What you will do = Below is a listing with pictures. Repeat exactly the lines starting at the one holding "camera: 155 degrees left, 10 degrees up" and going on through the one holding "(346, 262) = (440, 195): pink", and leave every picture out.

Supplied data =
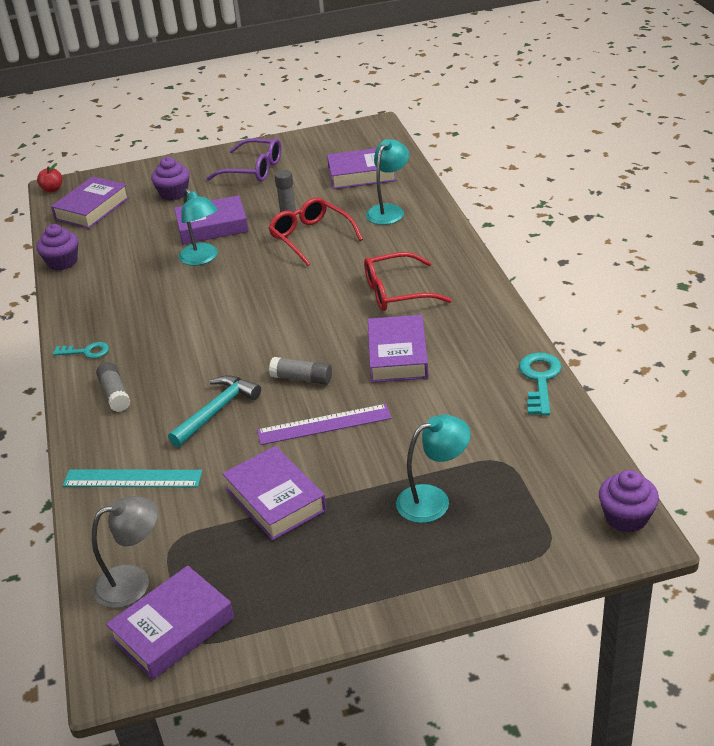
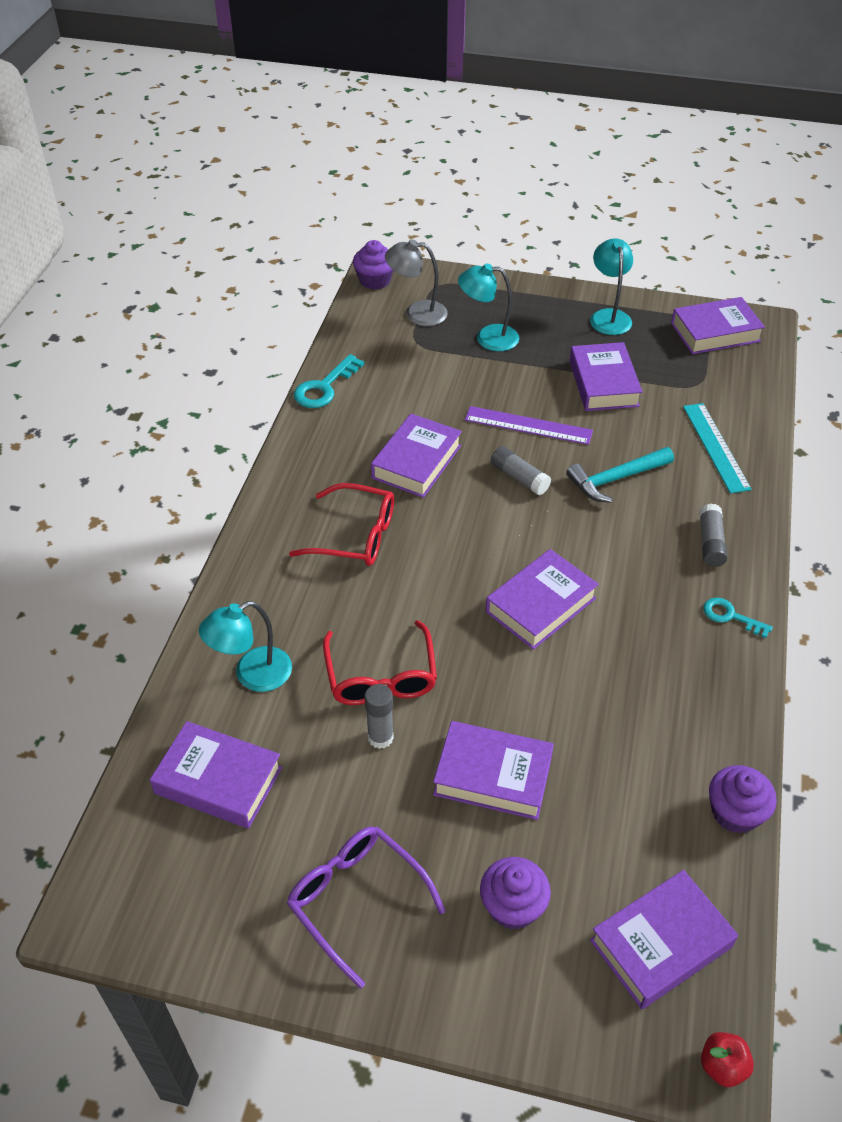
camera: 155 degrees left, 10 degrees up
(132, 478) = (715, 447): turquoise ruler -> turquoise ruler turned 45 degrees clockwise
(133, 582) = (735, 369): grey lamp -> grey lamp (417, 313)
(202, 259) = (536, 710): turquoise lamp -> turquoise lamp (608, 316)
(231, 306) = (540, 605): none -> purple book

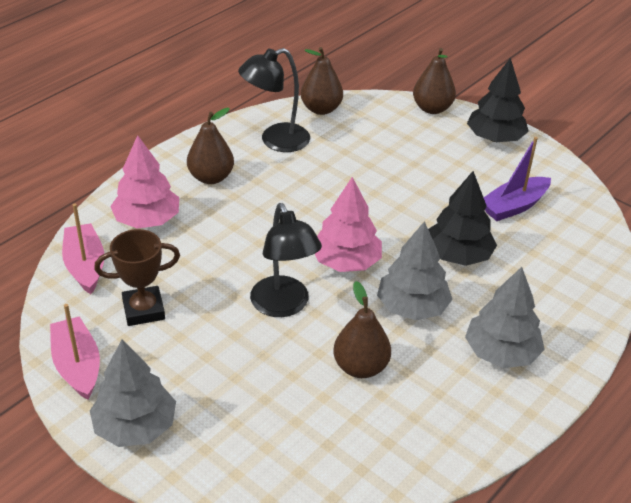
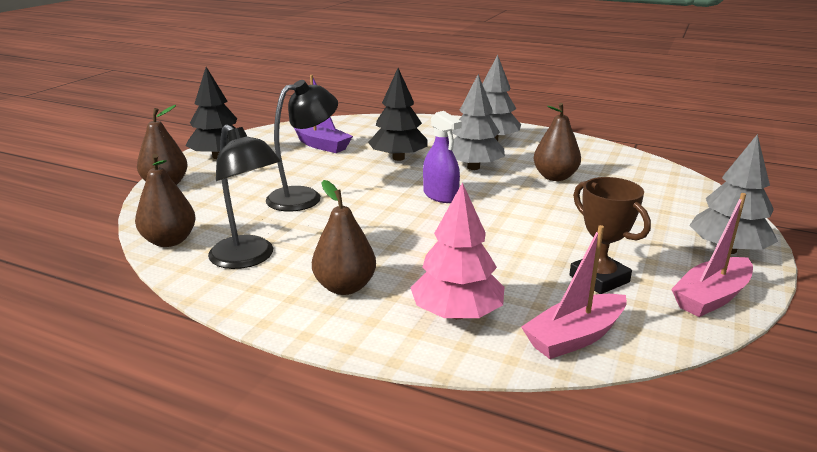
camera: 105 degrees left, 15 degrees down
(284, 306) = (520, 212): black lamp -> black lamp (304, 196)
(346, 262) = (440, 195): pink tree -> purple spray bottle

--

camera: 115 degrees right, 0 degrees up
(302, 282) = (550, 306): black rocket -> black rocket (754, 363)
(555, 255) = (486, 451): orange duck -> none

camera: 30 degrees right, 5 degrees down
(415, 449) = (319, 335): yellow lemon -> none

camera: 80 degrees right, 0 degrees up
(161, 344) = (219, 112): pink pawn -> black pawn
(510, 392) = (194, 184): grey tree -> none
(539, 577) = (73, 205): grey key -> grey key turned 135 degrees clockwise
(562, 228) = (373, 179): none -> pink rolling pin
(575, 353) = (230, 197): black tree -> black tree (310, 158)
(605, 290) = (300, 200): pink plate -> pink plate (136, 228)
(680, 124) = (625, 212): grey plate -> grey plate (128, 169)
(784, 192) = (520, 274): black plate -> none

---

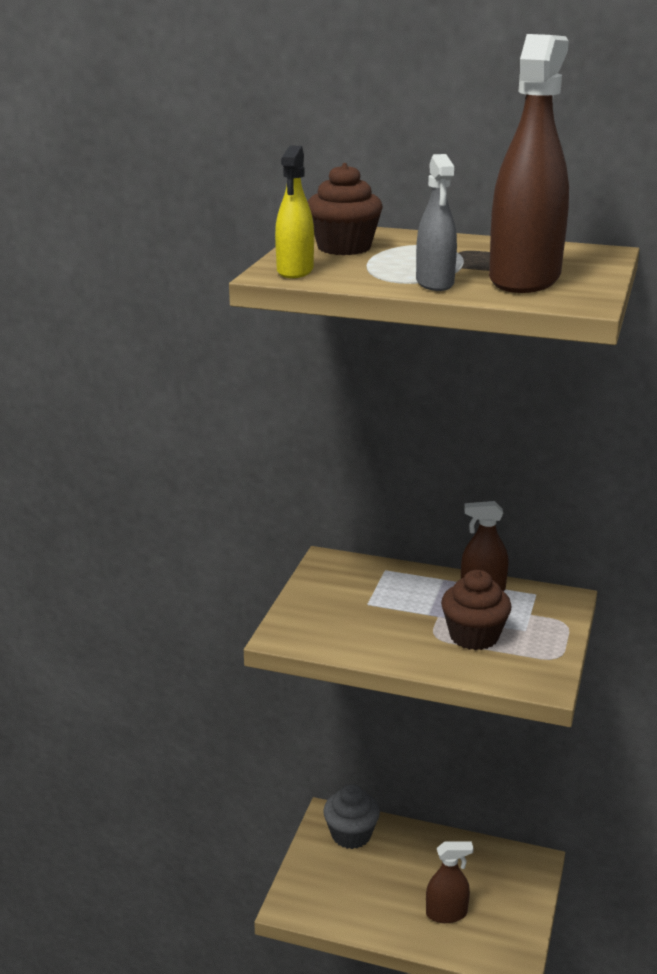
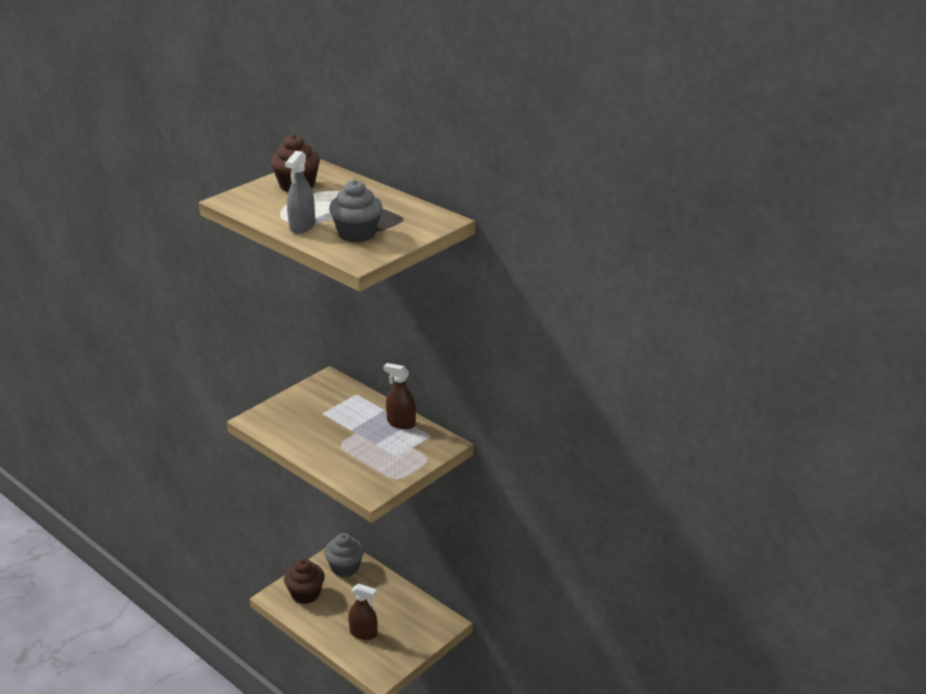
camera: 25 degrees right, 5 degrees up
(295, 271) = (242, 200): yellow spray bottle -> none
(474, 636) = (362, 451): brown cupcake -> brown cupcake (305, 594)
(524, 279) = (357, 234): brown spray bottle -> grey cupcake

Result of this exercise =
camera: 155 degrees left, 10 degrees up
(132, 478) = (715, 447): turquoise ruler -> turquoise ruler turned 45 degrees clockwise
(133, 582) = (735, 369): grey lamp -> grey lamp (417, 313)
(202, 259) = (536, 710): turquoise lamp -> turquoise lamp (608, 316)
(231, 306) = (540, 605): none -> purple book

camera: 105 degrees left, 15 degrees down
(284, 306) = (520, 212): black lamp -> black lamp (304, 196)
(346, 262) = (440, 195): pink tree -> purple spray bottle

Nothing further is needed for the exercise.